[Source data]
-*-

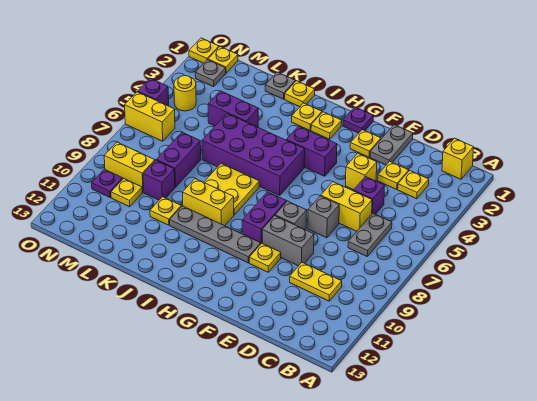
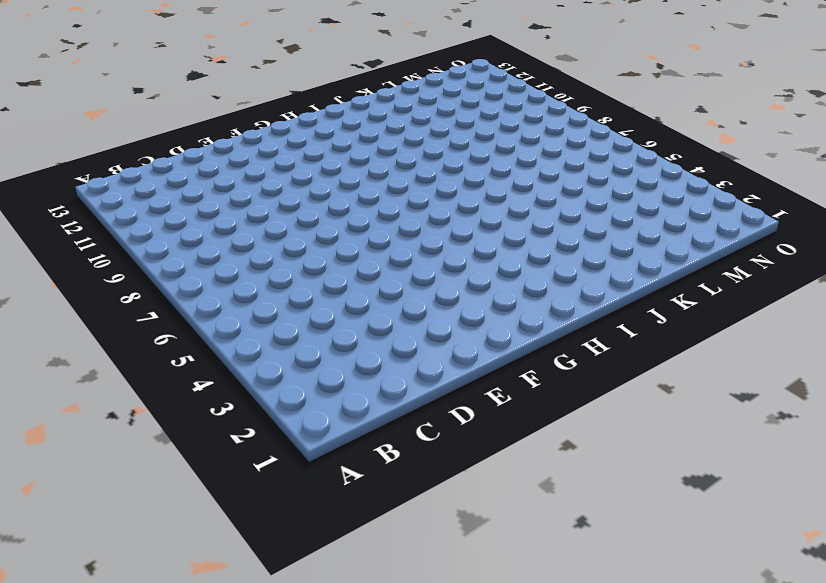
none -> yellow brick B1 level 1
none -> yellow plate C3 level 1
none -> grey plate C6:C7 level 1
none -> yellow plate C10:D10 level 1

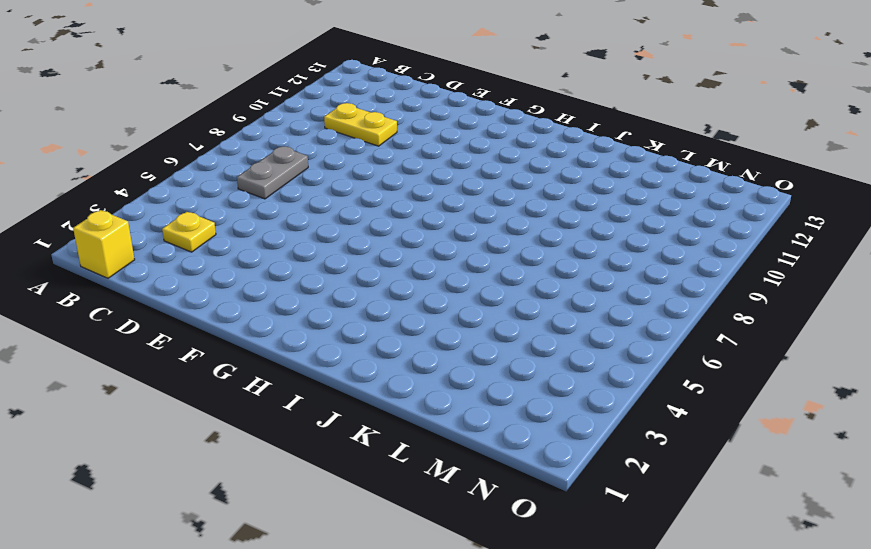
none -> yellow plate D3 level 1
none -> purple brick D5 level 1
none -> yellow brick D6:E6 level 1
none -> grey plate E1:E2 level 1

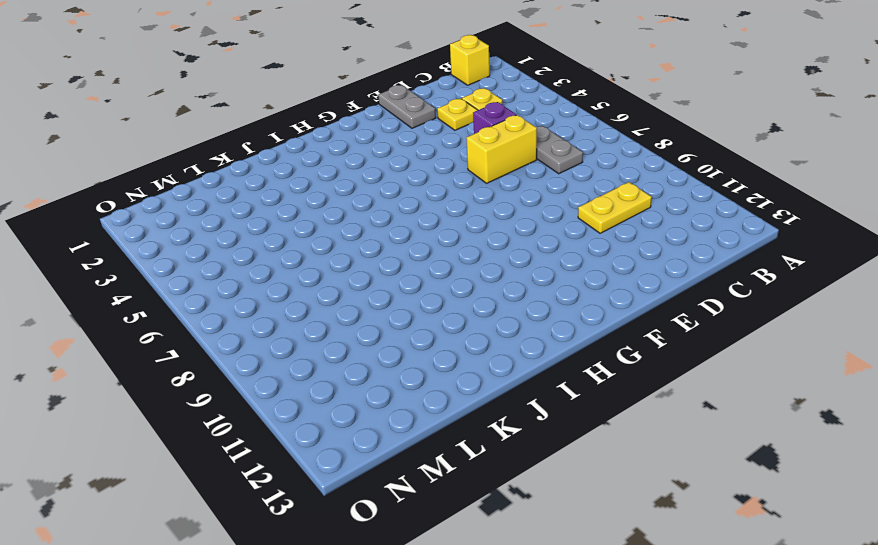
none -> yellow brick E4 level 1
none -> grey brick E7 level 1
none -> grey brick E9:F9 level 1
none -> yellow plate F2 level 1

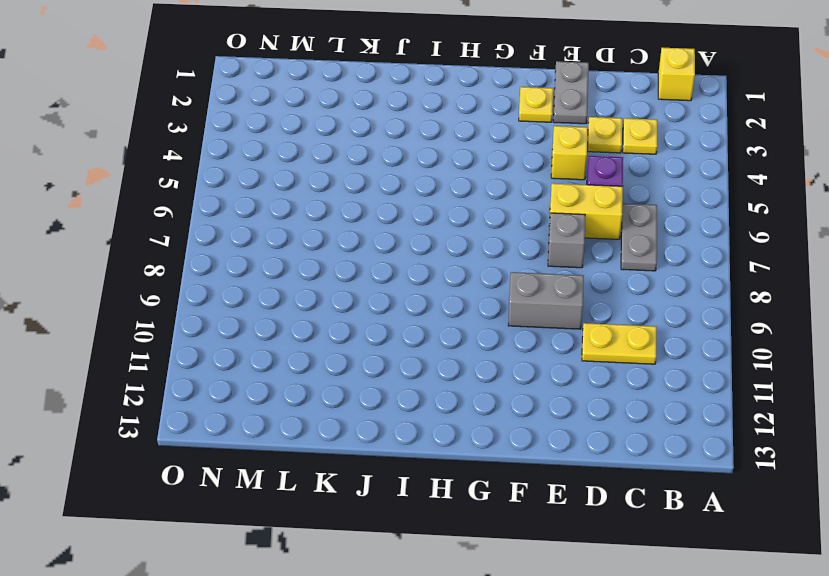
none -> grey brick F8 level 1
none -> yellow plate F10 level 1
none -> purple plate G1 level 1
none -> purple brick G4:H4 level 1

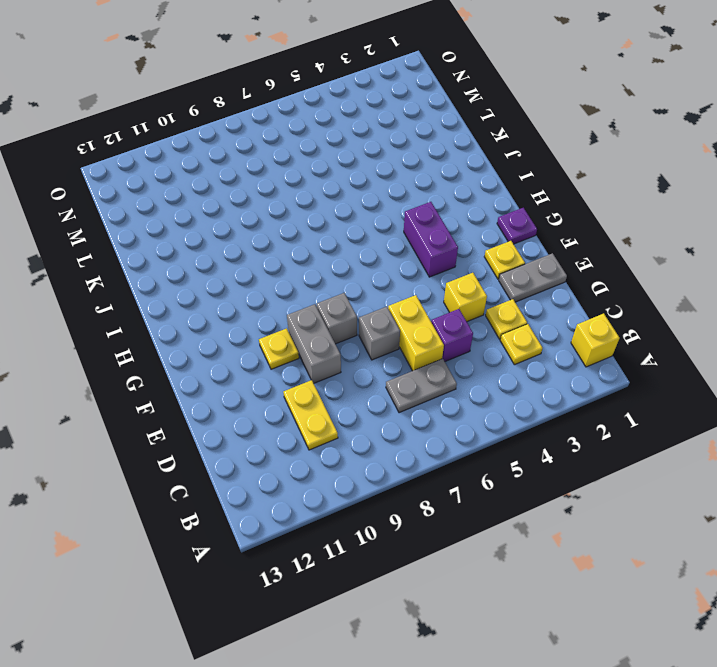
none -> purple brick G8:G9 level 1
none -> grey plate G10:J10 level 1
none -> yellow plate H2 level 1
none -> purple brick H5:K6 level 1

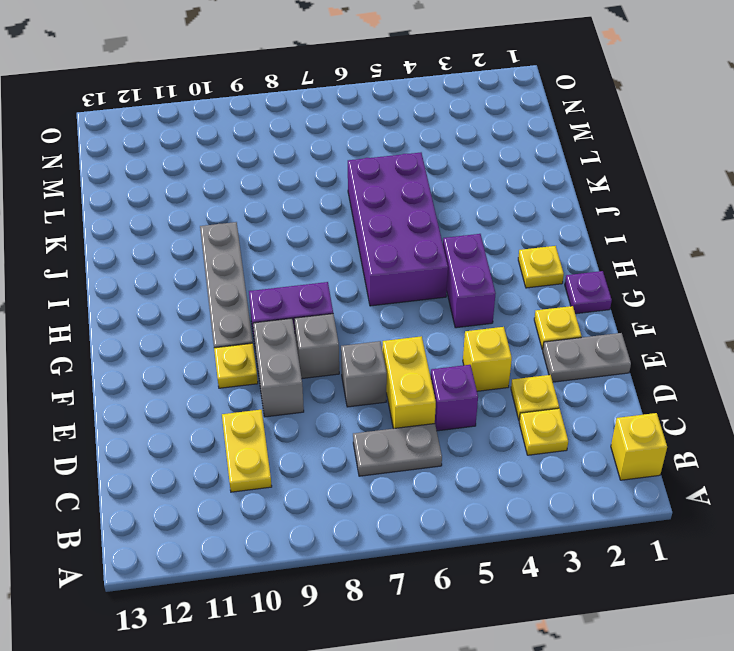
none -> yellow plate I2 level 1
none -> yellow plate I7:J8 level 1
none -> yellow brick I9:J9 level 1
none -> yellow plate J1 level 1

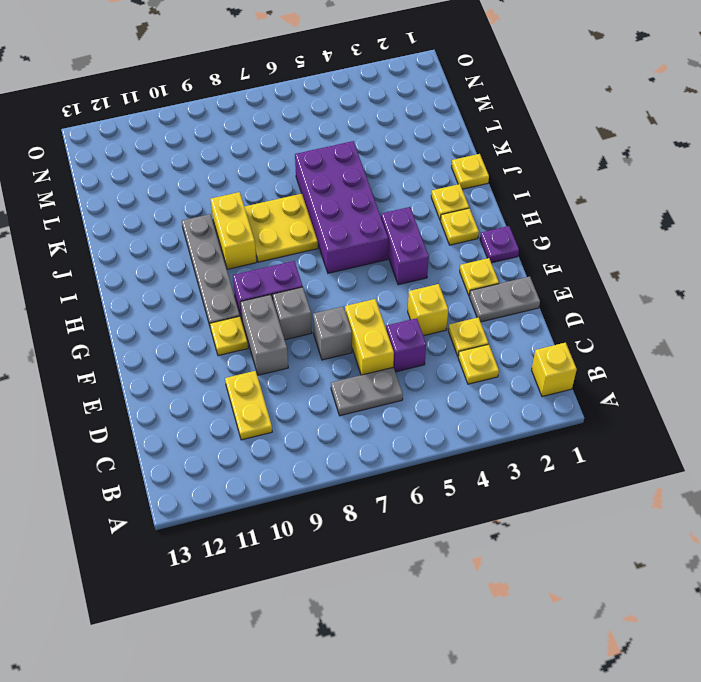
none -> grey plate K1 level 1
none -> purple brick K4:L4 level 1
none -> yellow plate K10 level 1
none -> purple brick L7:L8 level 1

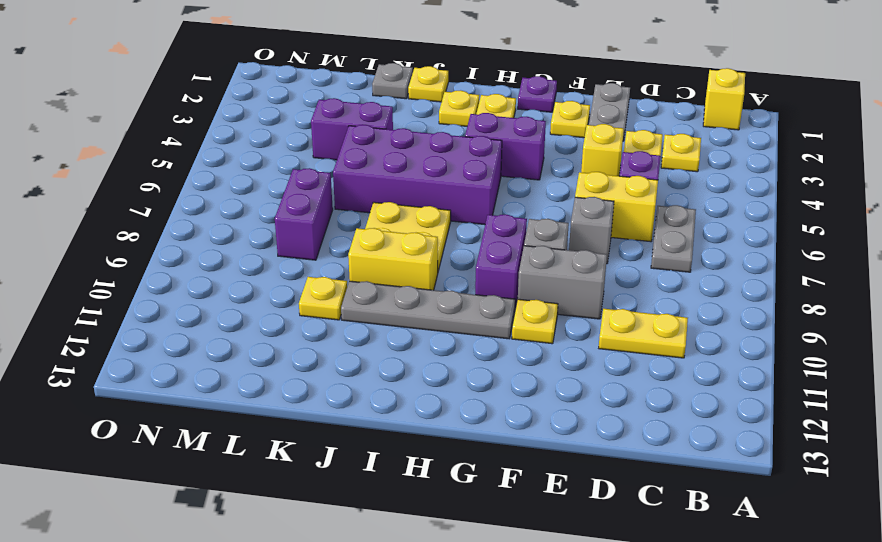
none -> purple brick L9 level 1
none -> yellow brick M9:N9 level 1
none -> yellow plate M10 level 1
none -> yellow plate N1 level 1

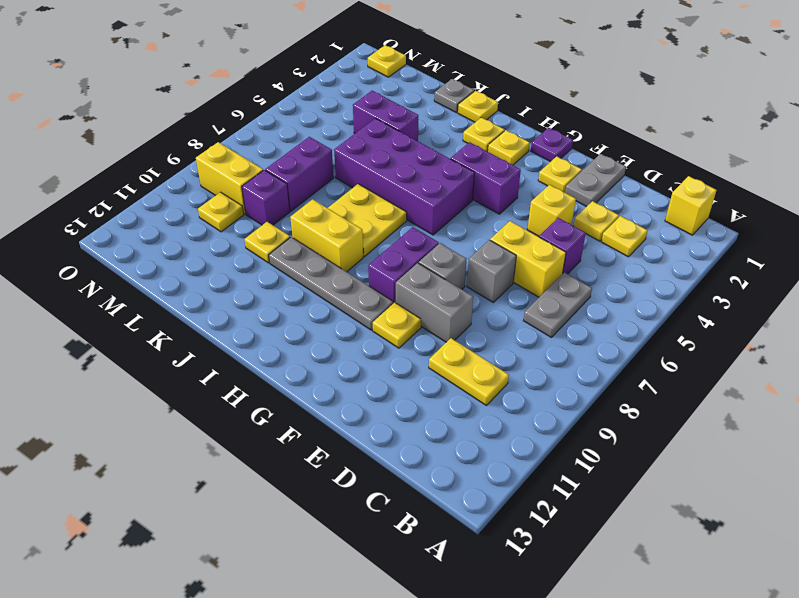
none -> grey plate N2 level 1
none -> yellow round brick N4 level 1
none -> yellow brick N6:O6 level 1
none -> purple plate N10 level 1

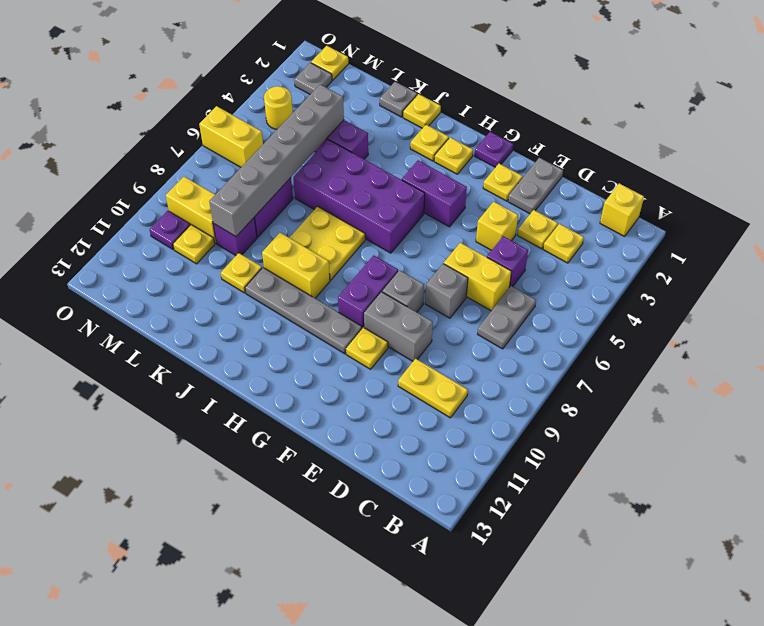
grey brick L4:L9 level 2 -> none
none -> yellow plate O1 level 1
none -> purple brick O5 level 1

-*-

- Task instructions -
Check each line of the records for the word "purple", then state how many lines have it, as a number only.

- Answer space -
10